Exercise - All the data should be printed again exactly as written.

Data items -
● ● ● ● ●
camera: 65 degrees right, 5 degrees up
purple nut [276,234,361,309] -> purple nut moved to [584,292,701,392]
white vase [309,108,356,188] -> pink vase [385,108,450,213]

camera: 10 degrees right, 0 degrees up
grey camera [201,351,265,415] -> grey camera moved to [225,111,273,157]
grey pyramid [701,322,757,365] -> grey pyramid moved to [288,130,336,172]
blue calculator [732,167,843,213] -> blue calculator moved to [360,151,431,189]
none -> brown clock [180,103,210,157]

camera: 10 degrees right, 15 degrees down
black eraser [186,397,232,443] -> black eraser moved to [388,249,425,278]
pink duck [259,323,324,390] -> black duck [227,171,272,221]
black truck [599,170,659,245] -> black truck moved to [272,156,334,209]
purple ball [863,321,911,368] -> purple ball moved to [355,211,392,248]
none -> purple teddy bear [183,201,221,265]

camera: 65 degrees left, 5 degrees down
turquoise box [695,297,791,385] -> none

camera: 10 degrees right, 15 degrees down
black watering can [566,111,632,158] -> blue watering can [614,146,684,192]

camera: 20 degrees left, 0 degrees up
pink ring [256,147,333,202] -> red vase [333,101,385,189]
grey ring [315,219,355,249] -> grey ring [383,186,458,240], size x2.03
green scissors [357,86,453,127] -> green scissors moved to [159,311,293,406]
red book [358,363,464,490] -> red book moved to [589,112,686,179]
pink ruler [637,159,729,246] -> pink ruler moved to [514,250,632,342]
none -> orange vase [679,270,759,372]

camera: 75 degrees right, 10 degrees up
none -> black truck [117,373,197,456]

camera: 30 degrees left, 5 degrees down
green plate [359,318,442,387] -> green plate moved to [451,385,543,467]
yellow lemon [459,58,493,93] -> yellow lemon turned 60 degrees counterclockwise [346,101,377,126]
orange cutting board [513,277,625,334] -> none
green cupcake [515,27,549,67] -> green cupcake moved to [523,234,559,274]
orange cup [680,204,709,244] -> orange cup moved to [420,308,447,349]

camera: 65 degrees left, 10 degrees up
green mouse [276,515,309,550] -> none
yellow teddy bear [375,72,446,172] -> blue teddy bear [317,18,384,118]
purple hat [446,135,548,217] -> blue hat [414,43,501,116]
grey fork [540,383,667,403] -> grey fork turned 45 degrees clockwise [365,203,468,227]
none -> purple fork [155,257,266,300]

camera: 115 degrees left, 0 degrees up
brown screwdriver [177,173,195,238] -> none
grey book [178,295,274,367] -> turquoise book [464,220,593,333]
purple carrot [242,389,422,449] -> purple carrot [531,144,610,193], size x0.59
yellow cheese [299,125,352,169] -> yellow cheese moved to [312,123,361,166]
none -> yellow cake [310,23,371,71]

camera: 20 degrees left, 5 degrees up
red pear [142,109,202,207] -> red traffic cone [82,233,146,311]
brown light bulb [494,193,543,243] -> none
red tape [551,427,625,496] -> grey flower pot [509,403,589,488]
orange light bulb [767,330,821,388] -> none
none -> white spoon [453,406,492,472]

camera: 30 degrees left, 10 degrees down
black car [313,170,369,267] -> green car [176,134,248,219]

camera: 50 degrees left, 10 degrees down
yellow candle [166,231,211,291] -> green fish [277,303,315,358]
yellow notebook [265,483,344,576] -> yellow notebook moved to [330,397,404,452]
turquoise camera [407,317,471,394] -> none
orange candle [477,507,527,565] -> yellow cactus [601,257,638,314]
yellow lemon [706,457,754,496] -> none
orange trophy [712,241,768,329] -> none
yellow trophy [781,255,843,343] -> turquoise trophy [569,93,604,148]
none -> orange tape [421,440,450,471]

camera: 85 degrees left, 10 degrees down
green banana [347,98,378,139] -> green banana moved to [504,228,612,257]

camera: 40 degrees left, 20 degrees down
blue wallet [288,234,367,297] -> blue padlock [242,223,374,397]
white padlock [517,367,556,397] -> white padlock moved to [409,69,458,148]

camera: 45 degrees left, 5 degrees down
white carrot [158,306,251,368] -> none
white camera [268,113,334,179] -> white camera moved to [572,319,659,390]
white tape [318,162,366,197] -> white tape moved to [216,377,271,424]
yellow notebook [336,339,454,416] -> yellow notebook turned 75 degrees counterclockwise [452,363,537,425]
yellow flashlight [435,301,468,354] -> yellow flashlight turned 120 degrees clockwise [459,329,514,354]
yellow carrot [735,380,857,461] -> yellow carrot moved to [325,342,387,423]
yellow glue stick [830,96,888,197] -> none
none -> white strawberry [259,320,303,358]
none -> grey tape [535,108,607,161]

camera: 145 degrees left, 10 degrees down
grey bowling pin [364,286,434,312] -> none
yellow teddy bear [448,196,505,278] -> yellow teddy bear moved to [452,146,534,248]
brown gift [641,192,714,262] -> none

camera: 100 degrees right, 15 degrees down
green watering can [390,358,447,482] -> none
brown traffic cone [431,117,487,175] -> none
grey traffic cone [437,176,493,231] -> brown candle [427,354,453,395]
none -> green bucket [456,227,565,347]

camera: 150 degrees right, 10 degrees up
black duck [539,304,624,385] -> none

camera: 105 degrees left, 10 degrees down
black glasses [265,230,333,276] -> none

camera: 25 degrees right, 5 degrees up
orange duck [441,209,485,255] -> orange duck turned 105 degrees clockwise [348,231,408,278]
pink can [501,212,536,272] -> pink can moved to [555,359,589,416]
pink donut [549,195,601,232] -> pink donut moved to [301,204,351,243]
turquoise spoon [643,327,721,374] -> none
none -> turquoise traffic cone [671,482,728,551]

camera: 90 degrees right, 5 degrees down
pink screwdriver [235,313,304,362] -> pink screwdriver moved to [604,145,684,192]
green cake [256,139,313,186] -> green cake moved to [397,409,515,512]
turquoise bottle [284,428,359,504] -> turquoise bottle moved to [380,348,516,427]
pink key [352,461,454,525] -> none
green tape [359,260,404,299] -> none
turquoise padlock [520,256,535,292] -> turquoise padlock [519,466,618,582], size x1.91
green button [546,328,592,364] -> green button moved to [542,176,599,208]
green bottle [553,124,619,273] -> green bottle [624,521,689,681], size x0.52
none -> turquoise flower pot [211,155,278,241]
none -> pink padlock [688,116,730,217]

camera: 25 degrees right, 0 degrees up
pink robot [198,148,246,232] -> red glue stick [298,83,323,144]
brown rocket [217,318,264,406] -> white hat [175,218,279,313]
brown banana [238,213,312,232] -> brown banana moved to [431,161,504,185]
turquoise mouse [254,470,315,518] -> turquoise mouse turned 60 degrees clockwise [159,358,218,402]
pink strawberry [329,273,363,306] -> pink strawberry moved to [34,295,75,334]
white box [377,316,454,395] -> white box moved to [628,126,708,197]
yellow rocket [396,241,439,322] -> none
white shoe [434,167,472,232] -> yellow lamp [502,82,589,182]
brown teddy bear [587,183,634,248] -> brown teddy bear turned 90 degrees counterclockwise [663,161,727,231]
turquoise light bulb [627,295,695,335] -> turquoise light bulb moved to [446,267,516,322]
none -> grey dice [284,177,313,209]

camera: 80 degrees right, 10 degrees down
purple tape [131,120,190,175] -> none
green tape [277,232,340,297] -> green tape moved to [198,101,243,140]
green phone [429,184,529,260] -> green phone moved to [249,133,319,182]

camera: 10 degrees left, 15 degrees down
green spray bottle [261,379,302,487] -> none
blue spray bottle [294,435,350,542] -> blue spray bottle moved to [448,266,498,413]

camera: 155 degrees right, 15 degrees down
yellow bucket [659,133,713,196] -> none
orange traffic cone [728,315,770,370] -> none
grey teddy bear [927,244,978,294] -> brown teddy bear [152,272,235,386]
● ● ● ● ●
Task solution -
camera: 65 degrees right, 5 degrees up
purple nut [276,234,361,309] -> purple nut moved to [584,292,701,392]
white vase [309,108,356,188] -> pink vase [385,108,450,213]

camera: 10 degrees right, 0 degrees up
grey camera [201,351,265,415] -> grey camera moved to [225,111,273,157]
grey pyramid [701,322,757,365] -> grey pyramid moved to [288,130,336,172]
blue calculator [732,167,843,213] -> blue calculator moved to [360,151,431,189]
none -> brown clock [180,103,210,157]

camera: 10 degrees right, 15 degrees down
black eraser [186,397,232,443] -> black eraser moved to [388,249,425,278]
pink duck [259,323,324,390] -> black duck [227,171,272,221]
black truck [599,170,659,245] -> black truck moved to [272,156,334,209]
purple ball [863,321,911,368] -> purple ball moved to [355,211,392,248]
none -> purple teddy bear [183,201,221,265]

camera: 65 degrees left, 5 degrees down
turquoise box [695,297,791,385] -> none

camera: 10 degrees right, 15 degrees down
black watering can [566,111,632,158] -> blue watering can [614,146,684,192]

camera: 20 degrees left, 0 degrees up
pink ring [256,147,333,202] -> red vase [333,101,385,189]
grey ring [315,219,355,249] -> grey ring [383,186,458,240], size x2.03
green scissors [357,86,453,127] -> green scissors moved to [159,311,293,406]
red book [358,363,464,490] -> red book moved to [589,112,686,179]
pink ruler [637,159,729,246] -> pink ruler moved to [514,250,632,342]
none -> orange vase [679,270,759,372]

camera: 75 degrees right, 10 degrees up
none -> black truck [117,373,197,456]

camera: 30 degrees left, 5 degrees down
green plate [359,318,442,387] -> green plate moved to [451,385,543,467]
yellow lemon [459,58,493,93] -> yellow lemon turned 60 degrees counterclockwise [346,101,377,126]
orange cutting board [513,277,625,334] -> none
green cupcake [515,27,549,67] -> green cupcake moved to [523,234,559,274]
orange cup [680,204,709,244] -> orange cup moved to [420,308,447,349]

camera: 65 degrees left, 10 degrees up
green mouse [276,515,309,550] -> none
yellow teddy bear [375,72,446,172] -> blue teddy bear [317,18,384,118]
purple hat [446,135,548,217] -> blue hat [414,43,501,116]
grey fork [540,383,667,403] -> grey fork turned 45 degrees clockwise [365,203,468,227]
none -> purple fork [155,257,266,300]

camera: 115 degrees left, 0 degrees up
brown screwdriver [177,173,195,238] -> none
grey book [178,295,274,367] -> turquoise book [464,220,593,333]
purple carrot [242,389,422,449] -> purple carrot [531,144,610,193], size x0.59
yellow cheese [299,125,352,169] -> yellow cheese moved to [312,123,361,166]
none -> yellow cake [310,23,371,71]

camera: 20 degrees left, 5 degrees up
red pear [142,109,202,207] -> red traffic cone [82,233,146,311]
brown light bulb [494,193,543,243] -> none
red tape [551,427,625,496] -> grey flower pot [509,403,589,488]
orange light bulb [767,330,821,388] -> none
none -> white spoon [453,406,492,472]

camera: 30 degrees left, 10 degrees down
black car [313,170,369,267] -> green car [176,134,248,219]

camera: 50 degrees left, 10 degrees down
yellow candle [166,231,211,291] -> green fish [277,303,315,358]
yellow notebook [265,483,344,576] -> yellow notebook moved to [330,397,404,452]
turquoise camera [407,317,471,394] -> none
orange candle [477,507,527,565] -> yellow cactus [601,257,638,314]
yellow lemon [706,457,754,496] -> none
orange trophy [712,241,768,329] -> none
yellow trophy [781,255,843,343] -> turquoise trophy [569,93,604,148]
none -> orange tape [421,440,450,471]

camera: 85 degrees left, 10 degrees down
green banana [347,98,378,139] -> green banana moved to [504,228,612,257]

camera: 40 degrees left, 20 degrees down
blue wallet [288,234,367,297] -> blue padlock [242,223,374,397]
white padlock [517,367,556,397] -> white padlock moved to [409,69,458,148]

camera: 45 degrees left, 5 degrees down
white carrot [158,306,251,368] -> none
white camera [268,113,334,179] -> white camera moved to [572,319,659,390]
white tape [318,162,366,197] -> white tape moved to [216,377,271,424]
yellow notebook [336,339,454,416] -> yellow notebook turned 75 degrees counterclockwise [452,363,537,425]
yellow flashlight [435,301,468,354] -> yellow flashlight turned 120 degrees clockwise [459,329,514,354]
yellow carrot [735,380,857,461] -> yellow carrot moved to [325,342,387,423]
yellow glue stick [830,96,888,197] -> none
none -> white strawberry [259,320,303,358]
none -> grey tape [535,108,607,161]

camera: 145 degrees left, 10 degrees down
grey bowling pin [364,286,434,312] -> none
yellow teddy bear [448,196,505,278] -> yellow teddy bear moved to [452,146,534,248]
brown gift [641,192,714,262] -> none

camera: 100 degrees right, 15 degrees down
green watering can [390,358,447,482] -> none
brown traffic cone [431,117,487,175] -> none
grey traffic cone [437,176,493,231] -> brown candle [427,354,453,395]
none -> green bucket [456,227,565,347]

camera: 150 degrees right, 10 degrees up
black duck [539,304,624,385] -> none

camera: 105 degrees left, 10 degrees down
black glasses [265,230,333,276] -> none

camera: 25 degrees right, 5 degrees up
orange duck [441,209,485,255] -> orange duck turned 105 degrees clockwise [348,231,408,278]
pink can [501,212,536,272] -> pink can moved to [555,359,589,416]
pink donut [549,195,601,232] -> pink donut moved to [301,204,351,243]
turquoise spoon [643,327,721,374] -> none
none -> turquoise traffic cone [671,482,728,551]

camera: 90 degrees right, 5 degrees down
pink screwdriver [235,313,304,362] -> pink screwdriver moved to [604,145,684,192]
green cake [256,139,313,186] -> green cake moved to [397,409,515,512]
turquoise bottle [284,428,359,504] -> turquoise bottle moved to [380,348,516,427]
pink key [352,461,454,525] -> none
green tape [359,260,404,299] -> none
turquoise padlock [520,256,535,292] -> turquoise padlock [519,466,618,582], size x1.91
green button [546,328,592,364] -> green button moved to [542,176,599,208]
green bottle [553,124,619,273] -> green bottle [624,521,689,681], size x0.52
none -> turquoise flower pot [211,155,278,241]
none -> pink padlock [688,116,730,217]

camera: 25 degrees right, 0 degrees up
pink robot [198,148,246,232] -> red glue stick [298,83,323,144]
brown rocket [217,318,264,406] -> white hat [175,218,279,313]
brown banana [238,213,312,232] -> brown banana moved to [431,161,504,185]
turquoise mouse [254,470,315,518] -> turquoise mouse turned 60 degrees clockwise [159,358,218,402]
pink strawberry [329,273,363,306] -> pink strawberry moved to [34,295,75,334]
white box [377,316,454,395] -> white box moved to [628,126,708,197]
yellow rocket [396,241,439,322] -> none
white shoe [434,167,472,232] -> yellow lamp [502,82,589,182]
brown teddy bear [587,183,634,248] -> brown teddy bear turned 90 degrees counterclockwise [663,161,727,231]
turquoise light bulb [627,295,695,335] -> turquoise light bulb moved to [446,267,516,322]
none -> grey dice [284,177,313,209]

camera: 80 degrees right, 10 degrees down
purple tape [131,120,190,175] -> none
green tape [277,232,340,297] -> green tape moved to [198,101,243,140]
green phone [429,184,529,260] -> green phone moved to [249,133,319,182]

camera: 10 degrees left, 15 degrees down
green spray bottle [261,379,302,487] -> none
blue spray bottle [294,435,350,542] -> blue spray bottle moved to [448,266,498,413]

camera: 155 degrees right, 15 degrees down
yellow bucket [659,133,713,196] -> none
orange traffic cone [728,315,770,370] -> none
grey teddy bear [927,244,978,294] -> brown teddy bear [152,272,235,386]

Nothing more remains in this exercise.